DIRECTIONS FOR THIS TASK
Identify the lines that contain the word "stained", then copy them.

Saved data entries

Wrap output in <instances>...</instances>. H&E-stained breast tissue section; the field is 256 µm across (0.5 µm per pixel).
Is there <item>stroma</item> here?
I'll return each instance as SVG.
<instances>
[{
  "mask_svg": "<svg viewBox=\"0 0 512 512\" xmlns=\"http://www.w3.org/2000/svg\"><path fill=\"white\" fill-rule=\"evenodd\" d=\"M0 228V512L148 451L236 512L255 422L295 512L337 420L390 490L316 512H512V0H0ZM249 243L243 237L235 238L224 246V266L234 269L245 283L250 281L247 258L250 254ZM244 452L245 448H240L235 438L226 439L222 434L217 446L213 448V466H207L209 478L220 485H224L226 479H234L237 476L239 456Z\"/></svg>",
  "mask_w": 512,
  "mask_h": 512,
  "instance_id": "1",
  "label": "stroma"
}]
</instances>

==

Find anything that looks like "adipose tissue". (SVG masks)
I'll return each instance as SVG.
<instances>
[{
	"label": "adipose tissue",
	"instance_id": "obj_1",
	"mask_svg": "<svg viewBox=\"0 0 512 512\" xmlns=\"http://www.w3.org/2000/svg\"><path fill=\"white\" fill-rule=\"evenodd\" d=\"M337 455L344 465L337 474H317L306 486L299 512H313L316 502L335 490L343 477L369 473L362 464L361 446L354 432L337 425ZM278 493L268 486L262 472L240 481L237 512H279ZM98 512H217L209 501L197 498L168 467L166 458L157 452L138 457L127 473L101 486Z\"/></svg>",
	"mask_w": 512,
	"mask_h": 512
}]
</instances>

* * *

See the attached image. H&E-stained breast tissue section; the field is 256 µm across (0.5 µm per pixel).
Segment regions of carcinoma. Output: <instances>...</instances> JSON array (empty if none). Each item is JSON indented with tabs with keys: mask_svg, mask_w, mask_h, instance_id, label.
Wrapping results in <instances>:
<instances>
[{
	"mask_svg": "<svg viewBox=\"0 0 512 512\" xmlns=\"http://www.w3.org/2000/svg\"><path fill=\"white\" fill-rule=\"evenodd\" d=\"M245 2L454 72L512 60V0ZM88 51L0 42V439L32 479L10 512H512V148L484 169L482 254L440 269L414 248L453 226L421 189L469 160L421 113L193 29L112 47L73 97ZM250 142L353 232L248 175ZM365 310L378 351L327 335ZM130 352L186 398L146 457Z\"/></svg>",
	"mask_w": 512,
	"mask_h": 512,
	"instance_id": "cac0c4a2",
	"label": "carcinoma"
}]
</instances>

ANSWER TO THE PROBLEM
Wrap output in <instances>...</instances>. H&E-stained breast tissue section; the field is 256 µm across (0.5 µm per pixel).
See the attached image. H&E-stained breast tissue section; the field is 256 µm across (0.5 µm per pixel).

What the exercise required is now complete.